### AIM OF THE EXERCISE
State how many lines in the material below contain the string "kern". Give only the number.

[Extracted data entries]
______________________________

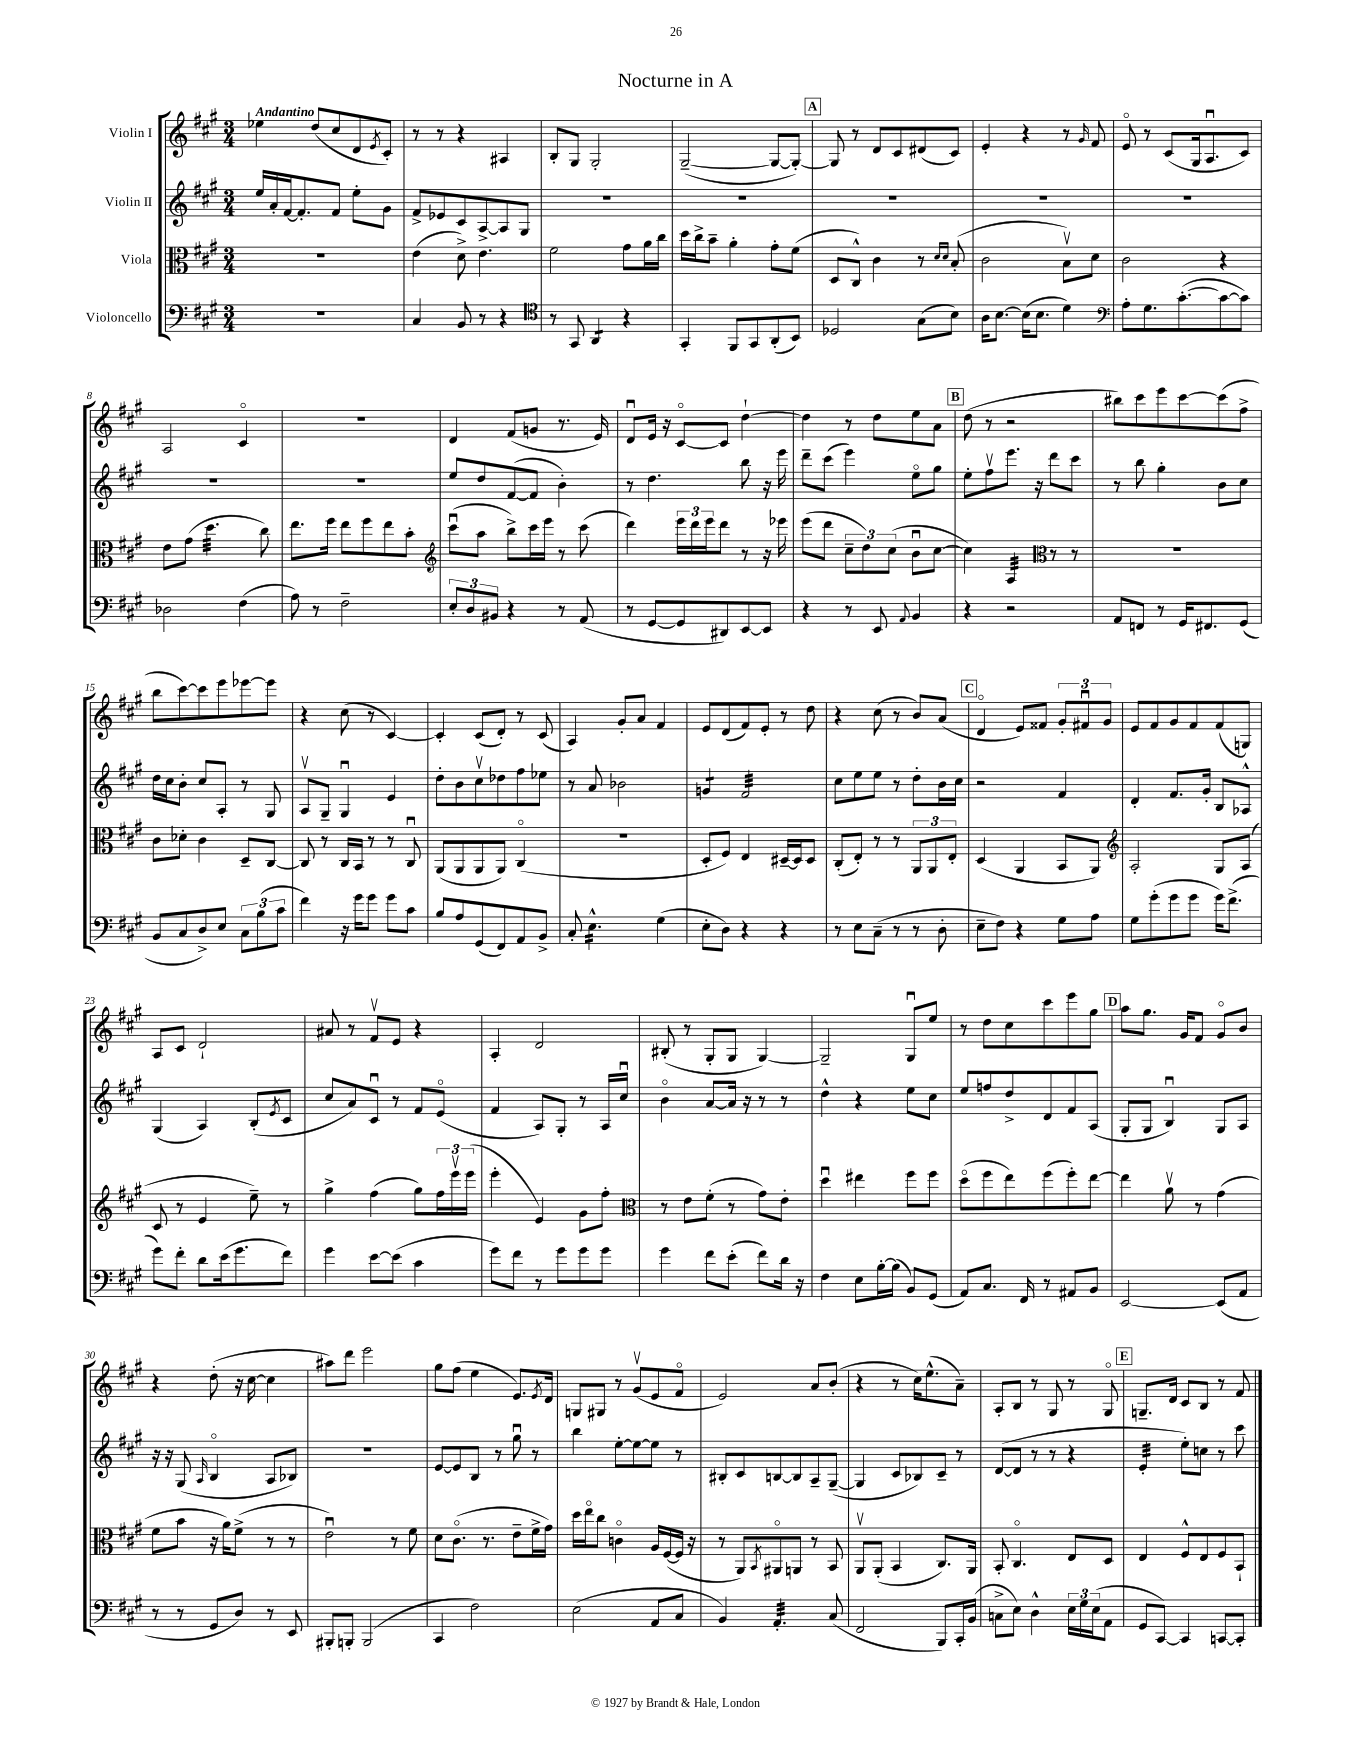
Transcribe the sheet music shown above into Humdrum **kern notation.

**kern	**kern	**kern	**kern
*staff4	*staff3	*staff2	*staff1
*clefF4	*clefC3	*clefG2	*clefG2
*k[f#c#g#]	*k[f#c#g#]	*k[f#c#g#]	*k[f#c#g#]
*M3/4	*M3/4	*M3/4	*M3/4
2.r	2.r	16ee/LL	4ee-\
.	.	16a'/	.
.	.	[16f#/J	.
.	.	8.f#'/]	.
.	.	.	(8dd/L
.	.	8f#/J	8cc#/
.	.	8ee'\L	8d/
.	.	.	8qe/
.	.	8g#\J	8c#'/J)
=	=	=	=
4C#/	(4e\	8f#^/L	8r
.	.	8e-/	8r
8BB/	8d^\)	8c#/	4r
8r	4.e\	[8A^/	.
4r	.	8A/]	4A#/
.	.	8G#/J	.
=	=	=	=
*clefC4	*	*	*
8r	2f#\	2.r	8B'/L
8GG#/	.	.	8G#/J
4AA/	.	.	2G#'/
4r	8g#\L	.	.
.	16a\L	.	.
.	16cc#\JJ	.	.
=	=	=	=
4GG#'/	16dd\LL	2.r	([2G#~/
.	16cc#^\J	.	.
.	8b~\J	.	.
8FF#/L	4a'\	.	.
8GG#/	.	.	.
(8AA'/	8g#'\L	.	8G#/_L
8BB/J)	(8f#\J	.	8G#'/_J)
=	=	=	=
2D-/	8D/L	2.r	8G#/]
.	8C#^^/J)	.	8r
.	4c#\	.	8d/L
.	.	.	8c#/
(8G#\L	8r	.	(8d#/
.	16qqd/LL	.	.
.	16qqd/JJ	.	.
8B\J)	(8B'/	.	8c#/J)
=	=	=	=
16A\LK	2c#\	2.r	4e'/
[8.B\J	.	.	.
(16B\]LK	.	.	4r
8.B\J	.	.	.
4d\)	8Bv\L)	.	8r
.	.	.	16qqg#/
.	8d\J	.	8f#/
=	=	=	=
*clefF4	*	*	*
8A'\L	2c#\	2.r	8eo/
8.G#\	.	.	8r
.	.	.	(8c#/L
([8.c#'\	.	.	.
.	.	.	16G#/k
.	.	.	8.Au/
8c#\_	4r	.	.
8c#\]J)	.	.	8c#/J)
=	=	=	=
2D-\	8e\L	2.r	2A/
.	(8g#\J	.	.
.	4.dd\	.	.
(4F#\	.	.	4c#o/
.	8cc#\)	.	.
=	=	=	=
8A\)	8.ee\L	2.r	2.r
8r	.	.	.
.	16ff#\Jk	.	.
2F#~\	8ee\L	.	.
.	8ff#\	.	.
.	8ee\	.	.
.	8b'\J	.	.
=	=	=	=
*	*clefG2	*	*
12E'/L	(8ccc#u\L	8ee/L	4d/
12D/	.	.	.
.	8aa\J	8dd/	.
12BB#/J	.	.	.
4r	8bb^\L)	([8f#/	(8f#/L
.	16ccc#\L	8f#/]J	8g/J
.	16eee\JJ	.	.
8r	8r	4b'\)	8.r
(8AA/	(8ccc#\	.	.
.	.	.	16e/)
=	=	=	=
8r	4ddd\)	8r	8du/L
[8GG#/L	.	4.dd\	16e/Jk
.	.	.	16r
8GG#/]	24eee\LL	.	[8c#o/L
.	24ddd\	.	.
.	24eee\J	.	.
8DD#/)	8ddd\J	.	8c#/]J
[8EE/	8r	8bb\	[4dd`\
8EE/]J	16r	16r	.
.	16eee-\	16eee\	.
=	=	=	=
4r	(8eee\L	8ddd~\L	4dd\]
.	8ddd\J	(8ccc#\J	.
8r	12cc#~\L	4eee\)	8r
.	12dd\)	.	.
8EE/	.	.	8dd\L
.	(12cc#\J	.	.
8qqAA/	.	.	.
4BB/	8bu\L	8eeo\L	8ee\
.	[8cc#\J	8gg#\J	8a\J
=	=	=	=
4r	4cc#\])	8ee'\L	(8dd\
.	.	8ff#v\	8r
*	*clefC3	*	*
2r	4A/	8.eee\J	2r
.	.	16r	.
.	8r	8ddd\L	.
.	8r	8ccc#\J	.
=	=	=	=
8AA/L	2.r	8r	8bb#\L)
8FF/J	.	8bb\	8ccc#\
8r	.	4gg#'\	8eee\
16GG#/LK	.	.	[8ccc#\
8.FF#/	.	.	.
.	.	8b\L	(8ccc#\]
(8GG#/J	.	8cc#\J	8ff#^\J
=	=	=	=
8BB/L	8c#\L	16dd\LL	8bb\L
.	.	16cc#\J	.
8C#/	8d-'\J	8b'\J	[8ccc#\)
8D^/)	4c#\	8cc#/L	8ccc#\]
8E/J	.	8A'/J	8eee\
12C#\L	8D~/L	8r	[8eee-\
(12B\	.	.	.
.	[8C#/J	8G#/	8eee-\]J
12c#\J	.	.	.
=	=	=	=
4f#\)	8C#/]	8Av/L	4r
.	8r	8G#~/J	.
16r	16C#/LL	4G#u/	(8cc#\
16g#\LK	16BB/JJ	.	.
8g#\J	8r	.	8r
8g#\L	8r	4e/	[4c#/)
8c#\J	8C#u/	.	.
=	=	=	=
8B/L	(8AA/L	8dd'\L	4c#'/]
8A/	8AA/	8b\	.
(8GG#/	8AA/	8cc#v\	(8c#/L
8FF#/)	8AA/J)	8dd-\	8d'/J)
8AA/	(4C#o/	8ff#\	8r
8BB^/J	.	8ee-\J	(8c#/
=	=	=	=
8C#'/	2.r	8r	4A/)
4.E^^\	.	8a/	.
.	.	2b-\	8g#'/L
.	.	.	8a/J
(4G#\	.	.	4f#/
=	=	=	=
8E'\L	8D'/L	4g/	8e/L
8D\J)	8F#/J)	.	(8d/
4r	4E/	2f#/	8f#/)
.	.	.	8e'/J
4r	[16D#~/LL	.	8r
.	16D#/]J	.	.
.	8D#/J	.	8dd\
=	=	=	=
8r	(8C#'/L	8cc#\L	4r
8E\L	8E'/J)	8ee\	.
(8C#~\J	8r	8ee\J	(8cc#\
8r	8r	8r	8r
8r	12AA/L	8dd'\L	8b/L)
.	12AA/	.	.
8D'\	.	16b\L	(8a/J
.	12E'/J	.	.
.	.	16cc#\JJ	.
=	=	=	=
8E~\L	(4D/	2r	4do/
8F#\J)	.	.	.
4r	4AA/	.	8e/L)
.	.	.	8f##/J
8G#\L	8BB/L	4f#/	12g#'/L
.	.	.	12f#u/
8A\J	8AA/J)	.	.
.	.	.	12g#/J
=	=	=	=
*	*clefG2	*	*
8G#\L	2A'/	4d'/	8e/L
(8g#'\	.	.	8f#/
8g#\	.	8.f#/L	8g#/
8g#\J	.	.	8f#/
.	.	16g#'/Jk	.
16g#\LK)	8G#/L	8B/L	(8f#/
(8.f#^\J	.	.	.
.	(8A/J	8A-^^/J	8G/J)
=	=	=	=
8g#\L)	8c#/	(4G#/	8A/L
8f#'\J	8r	.	8c#/J
8d\L	4e/	4A/)	2d`/
(16e\k	.	.	.
8.g#\	.	.	.
.	8ee~\)	(8B'/L	.
.	.	8qe/	.
8f#\J)	8r	8c#/J	.
=	=	=	=
4g#\	4gg#^\	8cc#/L	8a#/
.	.	8a/)	8r
[8e\L	(4ff#\	8c#u/J	8f#v/L
(8e\]J	.	8r	8e/J
4c#\	8gg#\L)	8f#/L	4r
.	24ff#\L	(8eo/J	.
.	24eeev\	.	.
.	(24eee\JJ	.	.
=	=	=	=
8g#\L)	4eee'\	4f#/	4A'/
8f#\J	.	.	.
8r	4e/)	8A/L)	2d/
8g#\L	.	8G#'/J	.
8g#\	8g#\L	8r	.
8g#\J	8ff#'\J	16A/LL	.
.	.	16cc#u/JJ	.
=	=	=	=
*	*clefC3	*	*
4g#\	8r	4bo\	(8B#'/
.	8e\L	.	8r
8f#\L	(8f#'\J	[8a/L	8G#'/L
(8e'\J	8r	16a/]Jk	8G#/J
.	.	16r	.
8f#\L)	8g#\L)	8r	[4G#/)
16d\Jk	8e'\J	8r	.
16r	.	.	.
=	=	=	=
4F#\	4ddu\	4dd^^\	2G#~/]
8E\L	4ee#\	4r	.
[16B'\L	.	.	.
(16B\]JJ	.	.	.
8BB/L)	8ff#\L	8ee\L	8G#u/L
(8GG#/J	8ff#\J	8cc#\J	8ee/J
=	=	=	=
8AA/L)	(8ddo\L	8ee/L	8r
8.C#/J	8ff#\	8ff/	8dd\L
.	8ee\)	8dd^/	8cc#\
16FF#/	.	.	.
8r	(8ff#\	8d/	8ccc#\
8AA#/L	8ff#'\)	8f#/	8eee\
8BB/J	[8ee\J	(8A/J	8gg#\J
=	=	=	=
[2EE/	4ee\]	8G#'/L	8aa\L
.	.	8G#/J	8.gg#\J
.	8av\	4Bu/)	.
.	.	.	16g#/LK
.	8r	.	8f#/J
(8EE/]L	(4g#\	8G#/L	8g#o/L
8AA/J	.	8A/J	8b/J
=	=	=	=
8r	8f#\L	16r	4r
.	.	16r	.
8r	8b\J	(8G#/	.
.	.	16qqA/	.
8GG#/L	16r	4Bo/	(8dd'\
.	16a\LK)	.	.
8D/J)	(8f#^\J	.	16r
.	.	.	[16cc#\
8r	8r	8A/L	4cc#\]
8EE/	8r	8B-/J)	.
=	=	=	=
8BBB#'/L	2eu\)	2.r	8aa#\L)
8BBB'/J	.	.	8ddd\J
(2BBB/	.	.	2eee\
.	8r	.	.
.	8f#\	.	.
=	=	=	=
4CC#/	8d\L	[8e/L	8gg#\L
.	(8.c#o\J	8e/]	(8ff#\J
2F#\)	.	8B/J	4ee\
.	8.r	.	.
.	.	8r	.
.	8e~\L	8gg#u\	8.e/L)
.	16f#^\L	8r	.
.	.	.	8qe/
.	16g#\JJ)	.	16d/Jk
=	=	=	=
(2E\	16dd\LL	4bb\	8G/L
.	16eeo\J	.	.
.	8cc#\J	.	8G#/J
.	4co\	[8ee'\L	8r
.	.	8ee\_	(8g#v/L
8AA/L	16A/LL	8ee\]J	8e/
.	([16F#/	.	.
8C#/J	16F#/]JJ	8r	8f#o/J
.	16r	.	.
=	=	=	=
4BB/)	8r	8B#'/L	2e/)
.	8AA/L)	8c#/	.
.	8qBB/	.	.
4.AA'/	8AA#o/	[8B/	.
.	8AA/J	8B/]	.
.	8r	8A~/	8a/L
(8C#/	8BB/	([8G#~/J	(8b'/J
=	=	=	=
2FF#/	8AAv/L	4G#/]	4r
.	(8AA'/J	.	.
.	4BB/	8c#/L	8r
.	.	8B-/)	16cc#\LK)
.	.	.	(8.ee^^\
8BBB/L)	8.C#/L)	8c#~/J	.
16CC#'/L	.	8r	8a~\J)
(16BB/JJ	16AA/Jk	.	.
=	=	=	=
8C^\L	8BB'/	([8d/L	8A'/L
8E\J)	4.C#o/	8d/]J	8B/J
4D^^\	.	8r	8r
.	.	8r	8G#/
24E\LL	8E/L	4r	8r
24G#\	.	.	.
(24E\J	.	.	.
8AA\J	8D/J	.	8G#o/
=	=	=	=
8GG#/L	4E/	4e'/	8.G~/L
[8CC#/J)	.	.	.
.	.	.	16d/Jk
4CC#/]	8F#^^/L	8ee'\L)	8c#/L
.	8E/	8cc\J	8B/J
[8CC/L	8F#/	8r	8r
8CC'/]J	8BB`/J	8ccc#\	8f#/
==	==	==	==
*-	*-	*-	*-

______________________________

### TASK RESULT
2